- [What the task requires] Restate word for word the lines of the data below, from the first through the one that has "R209: 390 (SPK, VE) -> 390 (GND, VE)".

(Change listing data)
----

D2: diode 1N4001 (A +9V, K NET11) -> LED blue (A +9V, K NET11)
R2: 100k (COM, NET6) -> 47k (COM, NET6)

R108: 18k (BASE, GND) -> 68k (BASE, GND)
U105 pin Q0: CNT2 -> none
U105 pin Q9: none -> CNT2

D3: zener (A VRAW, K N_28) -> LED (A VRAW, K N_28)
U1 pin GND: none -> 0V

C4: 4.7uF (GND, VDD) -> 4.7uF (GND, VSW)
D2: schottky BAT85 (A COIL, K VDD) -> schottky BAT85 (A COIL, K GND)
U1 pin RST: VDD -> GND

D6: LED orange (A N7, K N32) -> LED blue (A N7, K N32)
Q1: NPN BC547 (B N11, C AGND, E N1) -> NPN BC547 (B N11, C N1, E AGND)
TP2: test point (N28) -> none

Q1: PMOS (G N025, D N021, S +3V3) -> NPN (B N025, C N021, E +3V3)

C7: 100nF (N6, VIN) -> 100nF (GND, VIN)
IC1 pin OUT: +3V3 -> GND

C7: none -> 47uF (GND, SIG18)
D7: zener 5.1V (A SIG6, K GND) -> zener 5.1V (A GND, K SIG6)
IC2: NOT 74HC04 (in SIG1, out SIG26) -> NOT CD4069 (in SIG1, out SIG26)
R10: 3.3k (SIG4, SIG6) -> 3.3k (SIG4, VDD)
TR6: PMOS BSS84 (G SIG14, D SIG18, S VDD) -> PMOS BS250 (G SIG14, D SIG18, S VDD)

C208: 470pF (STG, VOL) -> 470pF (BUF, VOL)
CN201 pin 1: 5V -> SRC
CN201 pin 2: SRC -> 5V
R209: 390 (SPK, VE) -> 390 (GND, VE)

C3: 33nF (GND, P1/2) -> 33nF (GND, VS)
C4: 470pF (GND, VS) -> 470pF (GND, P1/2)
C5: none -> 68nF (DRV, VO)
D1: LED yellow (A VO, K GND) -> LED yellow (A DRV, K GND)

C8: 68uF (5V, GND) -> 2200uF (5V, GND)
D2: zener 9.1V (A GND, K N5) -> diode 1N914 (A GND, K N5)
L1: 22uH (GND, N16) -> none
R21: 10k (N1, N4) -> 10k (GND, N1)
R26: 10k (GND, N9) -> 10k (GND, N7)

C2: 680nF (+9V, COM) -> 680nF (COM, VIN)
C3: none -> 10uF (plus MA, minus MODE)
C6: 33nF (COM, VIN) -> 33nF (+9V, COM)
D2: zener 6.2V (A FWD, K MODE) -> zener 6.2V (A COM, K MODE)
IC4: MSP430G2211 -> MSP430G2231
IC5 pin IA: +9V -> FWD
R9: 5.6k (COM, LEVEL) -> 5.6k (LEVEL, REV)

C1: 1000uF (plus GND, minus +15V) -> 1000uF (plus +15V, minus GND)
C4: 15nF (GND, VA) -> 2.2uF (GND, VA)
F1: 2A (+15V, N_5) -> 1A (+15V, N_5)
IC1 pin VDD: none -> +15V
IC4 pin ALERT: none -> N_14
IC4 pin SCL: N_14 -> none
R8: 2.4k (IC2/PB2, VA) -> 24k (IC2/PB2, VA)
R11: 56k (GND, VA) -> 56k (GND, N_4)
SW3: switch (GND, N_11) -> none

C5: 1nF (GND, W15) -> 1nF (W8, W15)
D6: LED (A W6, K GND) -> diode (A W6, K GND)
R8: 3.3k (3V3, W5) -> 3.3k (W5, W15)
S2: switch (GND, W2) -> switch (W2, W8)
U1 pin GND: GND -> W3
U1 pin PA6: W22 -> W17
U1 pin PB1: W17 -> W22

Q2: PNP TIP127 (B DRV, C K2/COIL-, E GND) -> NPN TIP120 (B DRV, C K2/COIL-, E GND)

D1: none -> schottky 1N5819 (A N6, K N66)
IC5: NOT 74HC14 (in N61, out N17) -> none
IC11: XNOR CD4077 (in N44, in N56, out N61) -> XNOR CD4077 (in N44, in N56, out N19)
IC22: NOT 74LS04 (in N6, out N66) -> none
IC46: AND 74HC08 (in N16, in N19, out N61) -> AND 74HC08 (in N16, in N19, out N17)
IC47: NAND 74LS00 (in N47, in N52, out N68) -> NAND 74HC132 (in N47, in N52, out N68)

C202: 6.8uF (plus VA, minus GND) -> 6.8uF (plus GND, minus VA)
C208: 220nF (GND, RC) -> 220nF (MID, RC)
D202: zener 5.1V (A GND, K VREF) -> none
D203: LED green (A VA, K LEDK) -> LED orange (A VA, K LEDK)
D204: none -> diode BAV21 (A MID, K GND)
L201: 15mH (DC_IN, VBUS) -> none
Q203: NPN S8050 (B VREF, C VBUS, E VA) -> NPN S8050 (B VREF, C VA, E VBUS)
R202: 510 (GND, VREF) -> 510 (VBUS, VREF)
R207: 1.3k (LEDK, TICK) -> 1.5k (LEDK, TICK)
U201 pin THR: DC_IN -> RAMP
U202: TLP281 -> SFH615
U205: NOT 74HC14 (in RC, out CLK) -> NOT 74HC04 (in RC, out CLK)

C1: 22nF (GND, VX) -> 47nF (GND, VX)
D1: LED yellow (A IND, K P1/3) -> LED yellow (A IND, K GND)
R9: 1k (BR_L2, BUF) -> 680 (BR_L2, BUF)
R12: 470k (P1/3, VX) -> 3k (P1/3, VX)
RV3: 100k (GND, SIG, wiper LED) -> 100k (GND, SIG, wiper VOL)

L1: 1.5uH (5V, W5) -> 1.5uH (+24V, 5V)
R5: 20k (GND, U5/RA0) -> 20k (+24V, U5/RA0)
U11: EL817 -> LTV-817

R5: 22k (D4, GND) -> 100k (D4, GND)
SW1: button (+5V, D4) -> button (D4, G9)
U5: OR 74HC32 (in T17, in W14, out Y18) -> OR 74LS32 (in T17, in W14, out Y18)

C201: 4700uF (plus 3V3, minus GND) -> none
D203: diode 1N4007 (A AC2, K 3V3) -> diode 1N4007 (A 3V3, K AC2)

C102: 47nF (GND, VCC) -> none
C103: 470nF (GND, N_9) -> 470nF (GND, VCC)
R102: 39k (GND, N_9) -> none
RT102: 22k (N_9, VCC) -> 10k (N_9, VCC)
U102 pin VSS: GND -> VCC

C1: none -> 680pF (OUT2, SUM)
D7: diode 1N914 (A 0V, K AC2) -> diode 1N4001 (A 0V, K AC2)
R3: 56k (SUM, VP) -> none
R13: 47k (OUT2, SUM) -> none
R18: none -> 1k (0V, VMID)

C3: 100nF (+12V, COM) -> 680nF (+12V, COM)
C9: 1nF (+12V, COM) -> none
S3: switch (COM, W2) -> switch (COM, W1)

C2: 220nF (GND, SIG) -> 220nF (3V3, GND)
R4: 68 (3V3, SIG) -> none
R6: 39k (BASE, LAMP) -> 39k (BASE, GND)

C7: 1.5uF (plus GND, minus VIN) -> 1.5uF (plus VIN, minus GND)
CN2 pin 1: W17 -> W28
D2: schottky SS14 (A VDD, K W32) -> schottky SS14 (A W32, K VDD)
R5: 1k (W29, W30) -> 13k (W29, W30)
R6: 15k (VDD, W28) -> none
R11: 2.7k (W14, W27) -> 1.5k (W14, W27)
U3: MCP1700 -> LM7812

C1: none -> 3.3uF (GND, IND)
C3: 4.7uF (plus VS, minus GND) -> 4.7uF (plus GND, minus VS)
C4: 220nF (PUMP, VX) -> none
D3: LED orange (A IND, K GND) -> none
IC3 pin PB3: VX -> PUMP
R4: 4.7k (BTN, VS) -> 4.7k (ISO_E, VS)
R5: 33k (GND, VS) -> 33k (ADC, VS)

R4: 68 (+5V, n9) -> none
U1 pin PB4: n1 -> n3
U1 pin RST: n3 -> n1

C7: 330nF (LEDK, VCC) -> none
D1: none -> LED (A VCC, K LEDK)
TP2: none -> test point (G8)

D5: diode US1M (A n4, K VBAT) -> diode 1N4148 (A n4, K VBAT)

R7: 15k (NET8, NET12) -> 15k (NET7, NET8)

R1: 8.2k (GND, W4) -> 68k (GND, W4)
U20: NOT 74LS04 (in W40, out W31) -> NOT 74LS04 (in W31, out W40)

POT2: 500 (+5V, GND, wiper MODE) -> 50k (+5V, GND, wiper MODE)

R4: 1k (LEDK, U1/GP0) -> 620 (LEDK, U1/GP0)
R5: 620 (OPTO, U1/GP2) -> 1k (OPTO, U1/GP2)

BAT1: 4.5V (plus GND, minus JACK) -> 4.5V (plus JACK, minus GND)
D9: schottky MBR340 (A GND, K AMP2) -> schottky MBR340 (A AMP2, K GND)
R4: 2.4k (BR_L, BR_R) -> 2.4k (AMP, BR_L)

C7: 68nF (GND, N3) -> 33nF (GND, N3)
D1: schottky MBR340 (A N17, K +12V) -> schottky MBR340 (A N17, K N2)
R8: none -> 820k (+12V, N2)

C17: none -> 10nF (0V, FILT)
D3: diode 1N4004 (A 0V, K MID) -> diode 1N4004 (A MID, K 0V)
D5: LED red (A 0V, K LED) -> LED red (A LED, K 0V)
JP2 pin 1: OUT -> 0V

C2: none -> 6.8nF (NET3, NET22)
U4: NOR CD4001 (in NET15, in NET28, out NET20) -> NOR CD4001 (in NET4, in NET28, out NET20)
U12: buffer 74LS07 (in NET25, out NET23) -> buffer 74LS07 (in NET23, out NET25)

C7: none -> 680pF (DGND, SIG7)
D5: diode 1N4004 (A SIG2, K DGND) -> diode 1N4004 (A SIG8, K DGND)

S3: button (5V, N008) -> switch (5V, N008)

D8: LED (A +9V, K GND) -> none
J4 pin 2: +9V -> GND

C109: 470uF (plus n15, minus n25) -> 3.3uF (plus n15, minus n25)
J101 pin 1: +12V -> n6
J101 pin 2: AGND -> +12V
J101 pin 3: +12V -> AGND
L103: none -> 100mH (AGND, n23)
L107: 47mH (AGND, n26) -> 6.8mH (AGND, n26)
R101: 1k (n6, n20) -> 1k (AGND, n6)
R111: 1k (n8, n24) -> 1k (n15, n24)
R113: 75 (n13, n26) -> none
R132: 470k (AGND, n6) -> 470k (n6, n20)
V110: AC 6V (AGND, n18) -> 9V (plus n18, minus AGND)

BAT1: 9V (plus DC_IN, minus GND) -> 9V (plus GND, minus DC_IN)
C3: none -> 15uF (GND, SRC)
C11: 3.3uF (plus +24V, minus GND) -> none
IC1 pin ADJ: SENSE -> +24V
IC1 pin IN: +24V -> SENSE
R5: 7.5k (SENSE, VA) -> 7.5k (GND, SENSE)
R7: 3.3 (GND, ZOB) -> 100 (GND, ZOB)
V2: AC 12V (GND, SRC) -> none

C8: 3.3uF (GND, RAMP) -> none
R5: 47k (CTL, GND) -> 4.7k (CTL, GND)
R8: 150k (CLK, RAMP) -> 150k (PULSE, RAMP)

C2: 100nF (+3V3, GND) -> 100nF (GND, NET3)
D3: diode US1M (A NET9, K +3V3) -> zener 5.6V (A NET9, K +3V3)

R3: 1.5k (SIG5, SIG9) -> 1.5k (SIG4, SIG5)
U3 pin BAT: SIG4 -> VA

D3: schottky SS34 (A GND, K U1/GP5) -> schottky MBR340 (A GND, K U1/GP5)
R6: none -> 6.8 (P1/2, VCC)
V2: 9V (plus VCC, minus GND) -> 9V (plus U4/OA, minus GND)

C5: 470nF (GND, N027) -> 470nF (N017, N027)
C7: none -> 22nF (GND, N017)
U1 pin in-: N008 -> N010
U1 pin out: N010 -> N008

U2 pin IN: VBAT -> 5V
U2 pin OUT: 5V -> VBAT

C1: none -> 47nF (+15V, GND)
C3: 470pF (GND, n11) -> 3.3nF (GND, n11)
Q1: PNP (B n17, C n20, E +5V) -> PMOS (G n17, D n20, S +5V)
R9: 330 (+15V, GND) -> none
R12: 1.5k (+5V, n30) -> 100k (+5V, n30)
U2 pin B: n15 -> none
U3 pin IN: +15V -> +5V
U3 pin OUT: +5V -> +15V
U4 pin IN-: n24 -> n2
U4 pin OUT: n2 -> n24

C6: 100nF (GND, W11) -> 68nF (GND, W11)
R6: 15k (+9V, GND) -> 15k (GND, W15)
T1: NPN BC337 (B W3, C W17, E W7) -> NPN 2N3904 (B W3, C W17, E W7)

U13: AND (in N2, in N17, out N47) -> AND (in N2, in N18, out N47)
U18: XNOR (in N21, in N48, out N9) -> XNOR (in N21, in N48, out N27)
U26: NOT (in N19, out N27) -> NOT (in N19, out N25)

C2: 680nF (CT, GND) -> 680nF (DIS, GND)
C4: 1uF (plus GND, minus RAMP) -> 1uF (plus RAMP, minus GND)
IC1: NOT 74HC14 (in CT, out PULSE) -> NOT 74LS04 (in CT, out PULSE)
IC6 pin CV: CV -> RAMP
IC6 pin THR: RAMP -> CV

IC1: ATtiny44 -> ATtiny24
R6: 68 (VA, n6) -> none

----

- [Expected answer]
D2: diode 1N4001 (A +9V, K NET11) -> LED blue (A +9V, K NET11)
R2: 100k (COM, NET6) -> 47k (COM, NET6)

R108: 18k (BASE, GND) -> 68k (BASE, GND)
U105 pin Q0: CNT2 -> none
U105 pin Q9: none -> CNT2

D3: zener (A VRAW, K N_28) -> LED (A VRAW, K N_28)
U1 pin GND: none -> 0V

C4: 4.7uF (GND, VDD) -> 4.7uF (GND, VSW)
D2: schottky BAT85 (A COIL, K VDD) -> schottky BAT85 (A COIL, K GND)
U1 pin RST: VDD -> GND

D6: LED orange (A N7, K N32) -> LED blue (A N7, K N32)
Q1: NPN BC547 (B N11, C AGND, E N1) -> NPN BC547 (B N11, C N1, E AGND)
TP2: test point (N28) -> none

Q1: PMOS (G N025, D N021, S +3V3) -> NPN (B N025, C N021, E +3V3)

C7: 100nF (N6, VIN) -> 100nF (GND, VIN)
IC1 pin OUT: +3V3 -> GND

C7: none -> 47uF (GND, SIG18)
D7: zener 5.1V (A SIG6, K GND) -> zener 5.1V (A GND, K SIG6)
IC2: NOT 74HC04 (in SIG1, out SIG26) -> NOT CD4069 (in SIG1, out SIG26)
R10: 3.3k (SIG4, SIG6) -> 3.3k (SIG4, VDD)
TR6: PMOS BSS84 (G SIG14, D SIG18, S VDD) -> PMOS BS250 (G SIG14, D SIG18, S VDD)

C208: 470pF (STG, VOL) -> 470pF (BUF, VOL)
CN201 pin 1: 5V -> SRC
CN201 pin 2: SRC -> 5V
R209: 390 (SPK, VE) -> 390 (GND, VE)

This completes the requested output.